Assignment> From the entries, copy out every line in which the word "plus" is found.

Data to process>
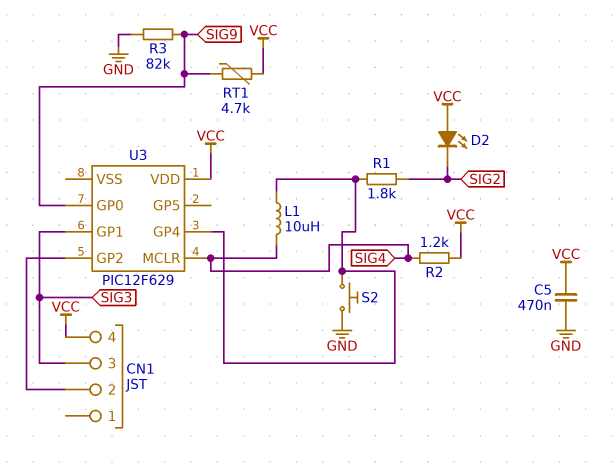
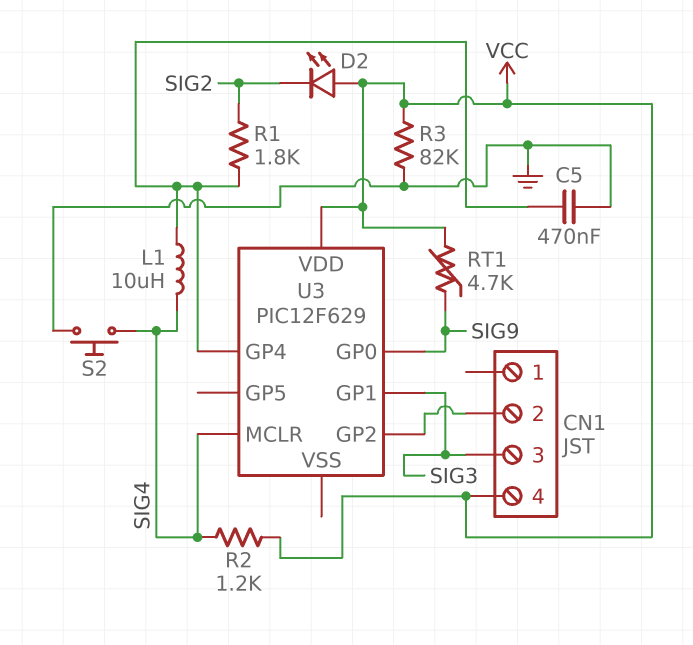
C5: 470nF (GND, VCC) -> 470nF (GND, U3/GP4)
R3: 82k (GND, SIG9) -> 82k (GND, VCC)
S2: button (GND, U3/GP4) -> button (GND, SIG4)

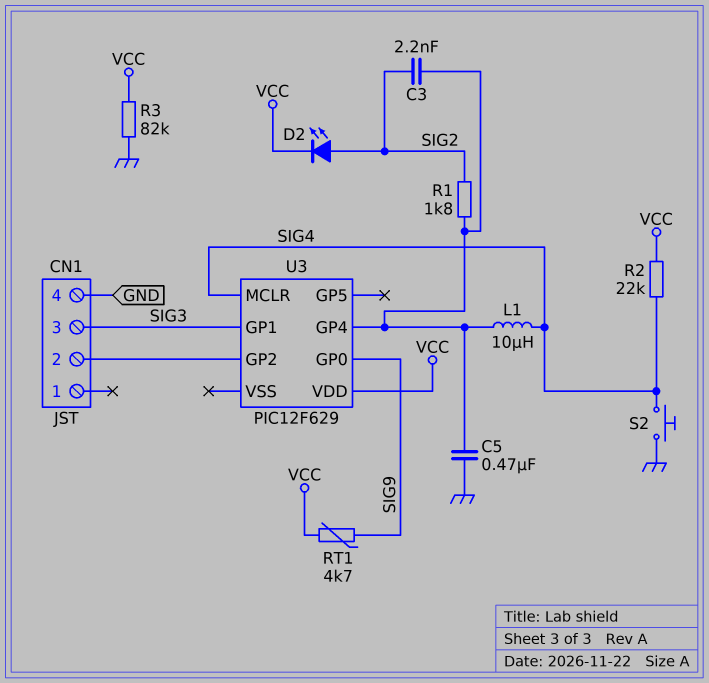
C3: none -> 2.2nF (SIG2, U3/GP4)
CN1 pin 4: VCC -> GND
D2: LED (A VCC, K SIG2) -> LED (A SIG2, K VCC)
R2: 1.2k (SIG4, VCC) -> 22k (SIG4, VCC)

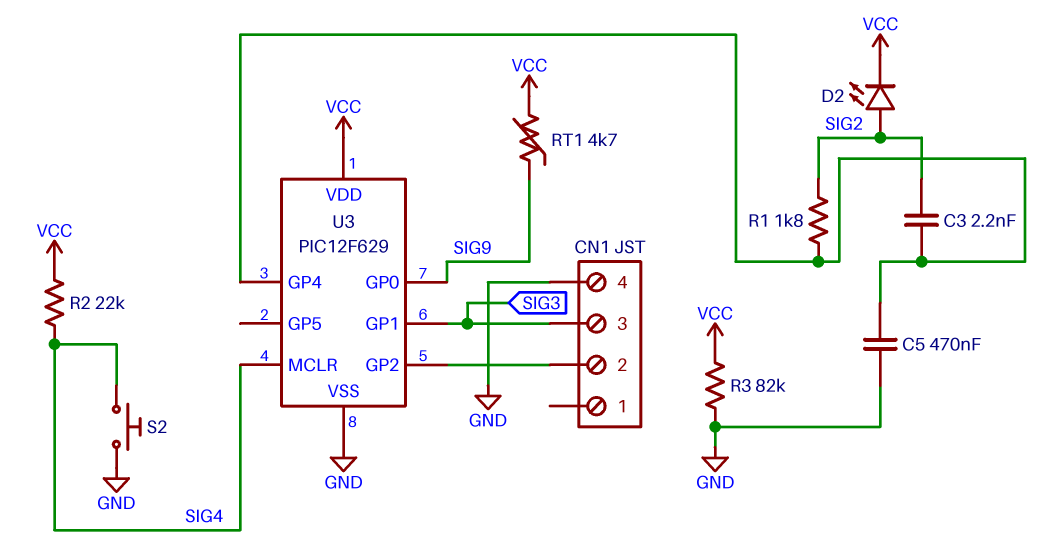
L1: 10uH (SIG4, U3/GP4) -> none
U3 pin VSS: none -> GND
...
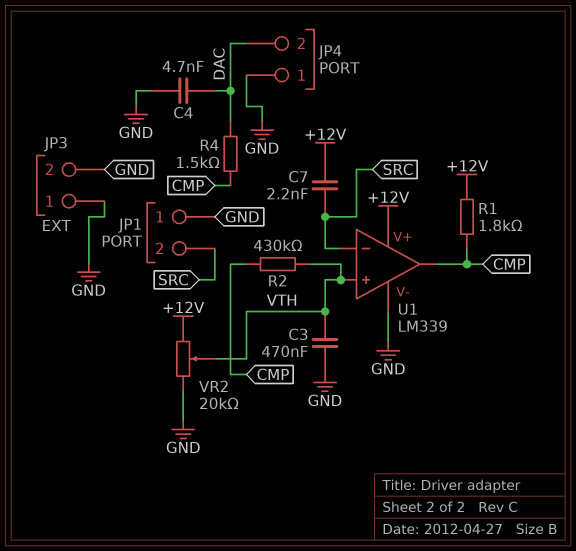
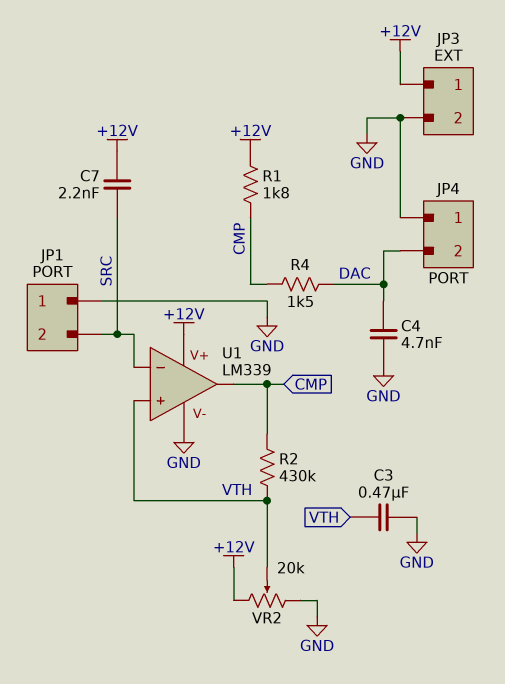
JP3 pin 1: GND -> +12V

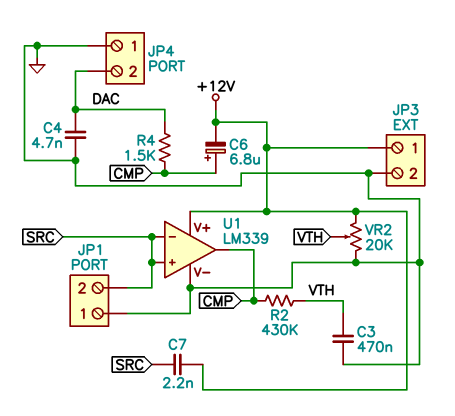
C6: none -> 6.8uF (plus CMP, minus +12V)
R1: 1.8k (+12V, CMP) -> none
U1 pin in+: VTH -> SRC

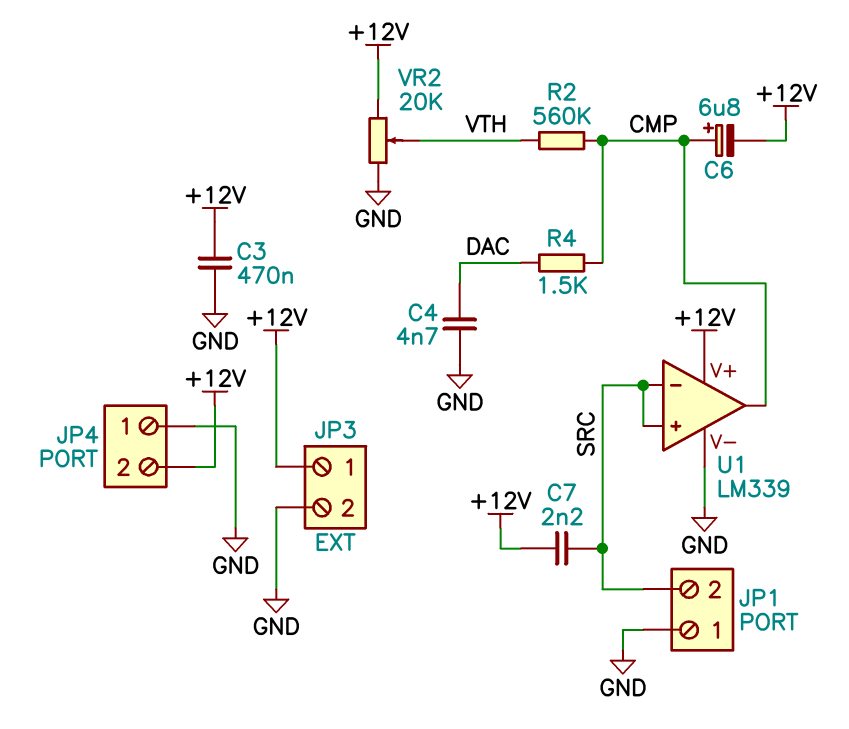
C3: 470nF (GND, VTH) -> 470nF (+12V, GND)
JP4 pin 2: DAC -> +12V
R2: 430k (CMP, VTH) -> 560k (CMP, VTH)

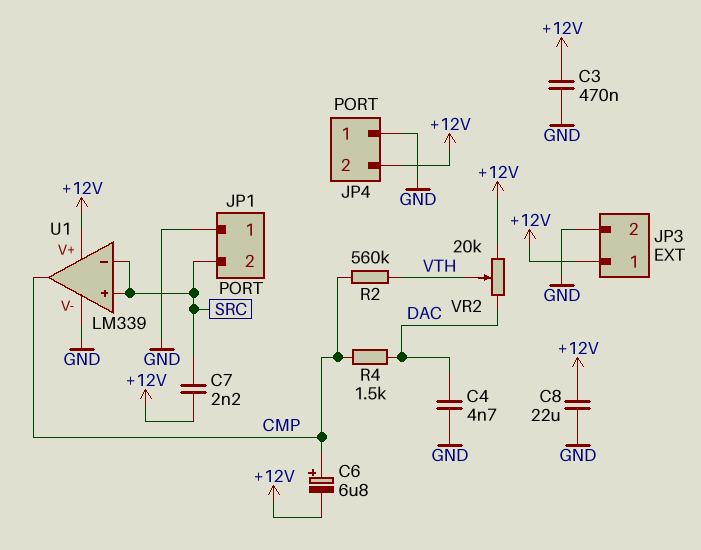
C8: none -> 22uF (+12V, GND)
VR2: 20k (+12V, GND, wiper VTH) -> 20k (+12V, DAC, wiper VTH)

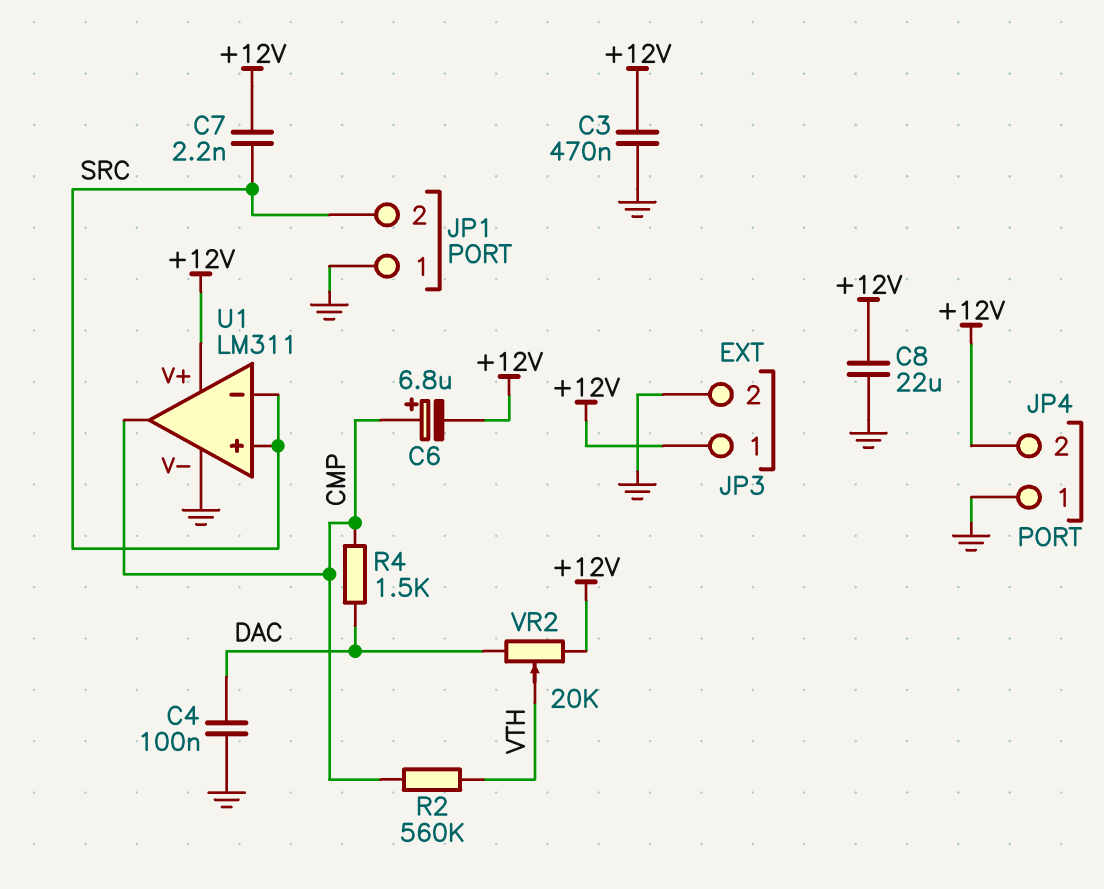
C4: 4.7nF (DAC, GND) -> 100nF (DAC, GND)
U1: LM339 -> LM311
--
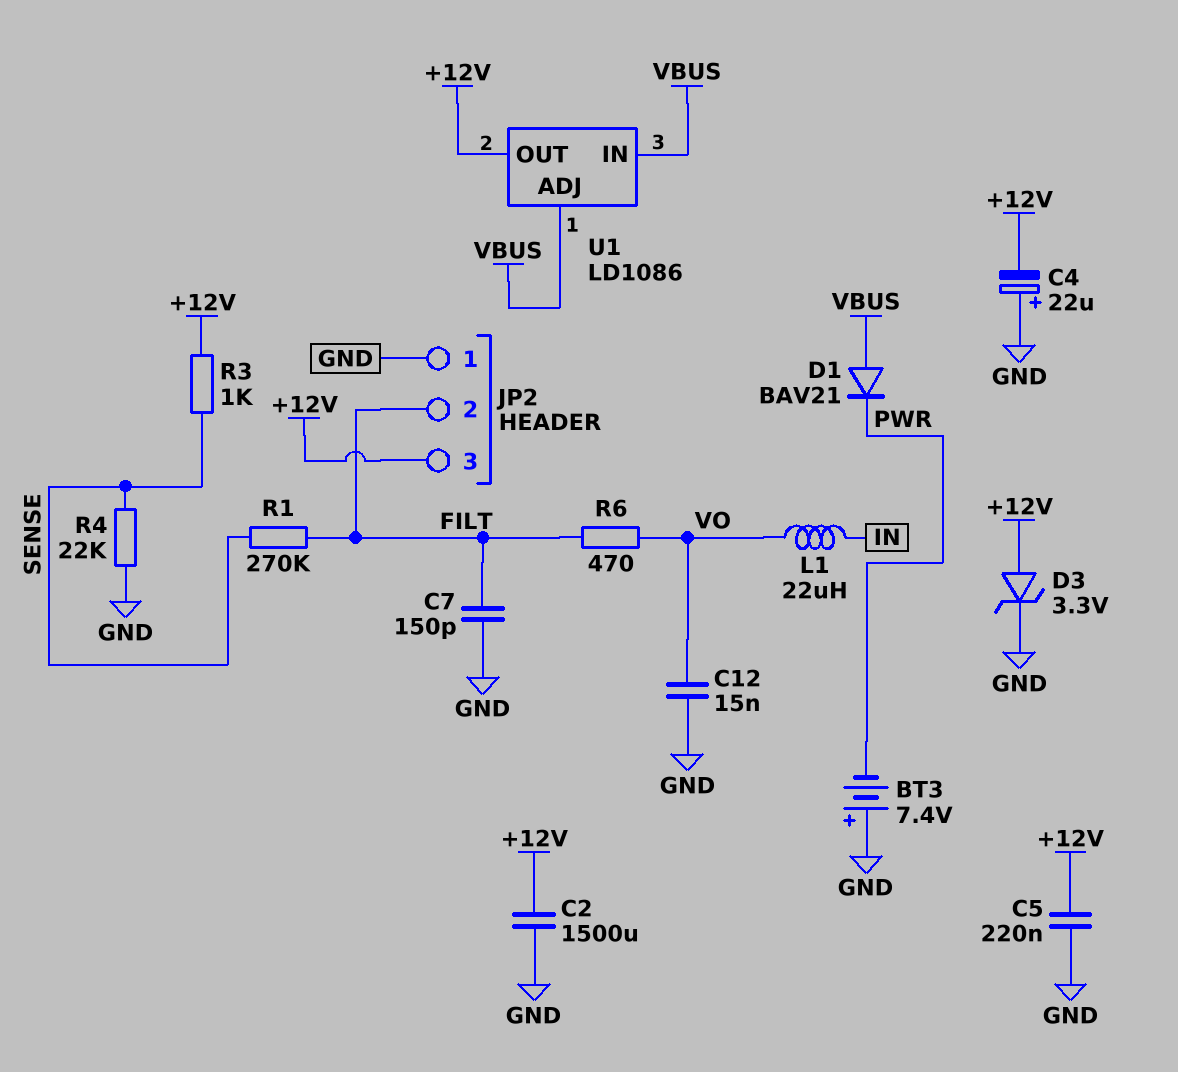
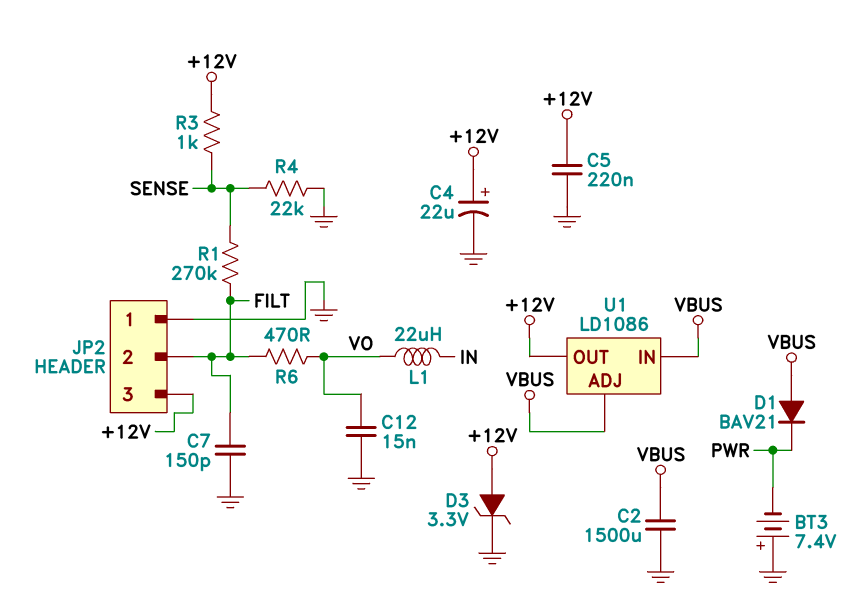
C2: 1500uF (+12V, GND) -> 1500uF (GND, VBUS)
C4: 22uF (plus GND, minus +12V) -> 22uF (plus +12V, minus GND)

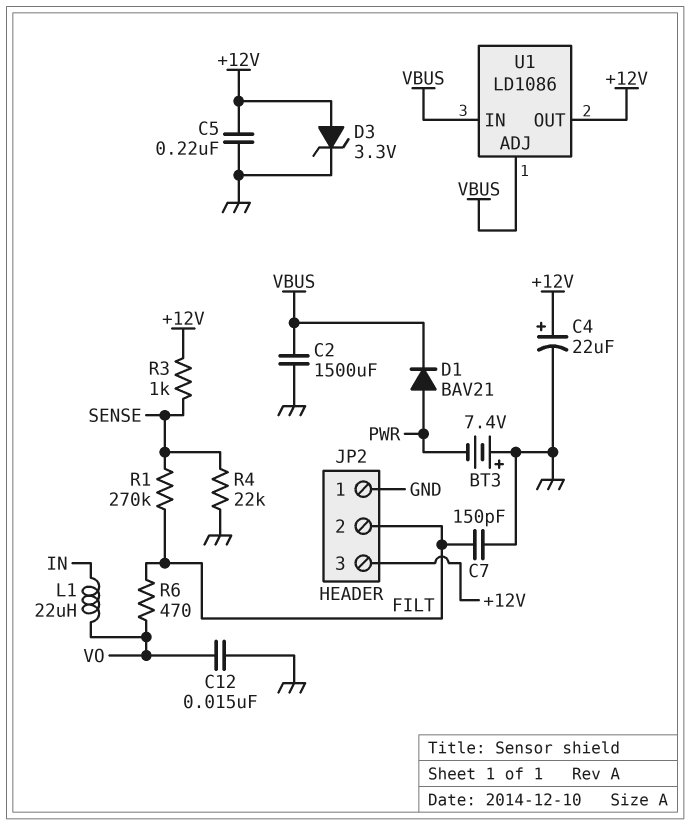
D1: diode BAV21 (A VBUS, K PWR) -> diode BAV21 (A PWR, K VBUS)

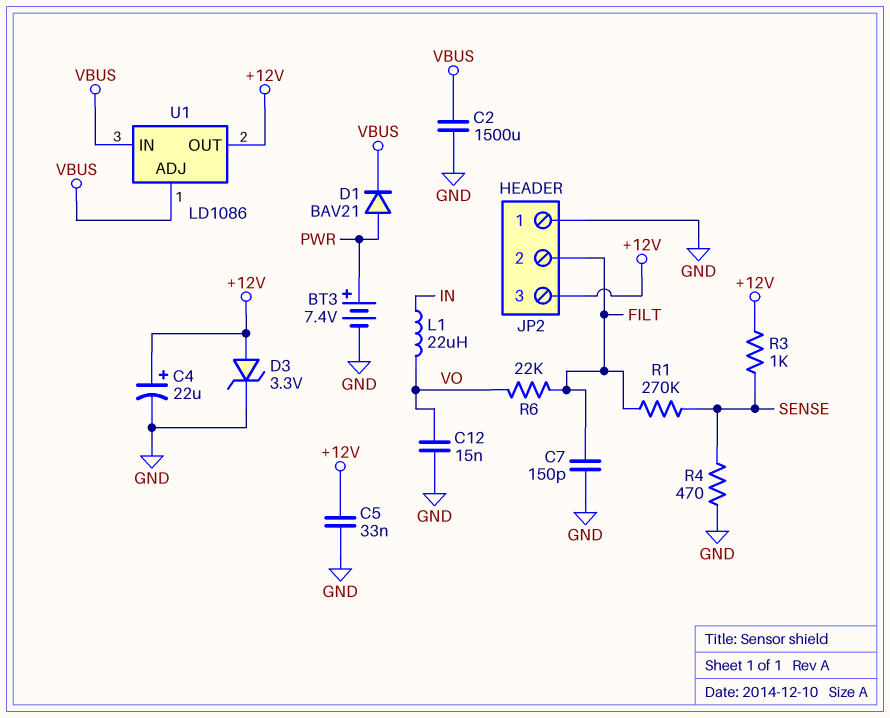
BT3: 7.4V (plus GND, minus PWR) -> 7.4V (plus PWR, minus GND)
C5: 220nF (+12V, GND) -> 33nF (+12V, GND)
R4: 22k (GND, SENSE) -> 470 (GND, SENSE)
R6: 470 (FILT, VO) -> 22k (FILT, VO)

Task output>
C6: none -> 6.8uF (plus CMP, minus +12V)
C4: 22uF (plus GND, minus +12V) -> 22uF (plus +12V, minus GND)
BT3: 7.4V (plus GND, minus PWR) -> 7.4V (plus PWR, minus GND)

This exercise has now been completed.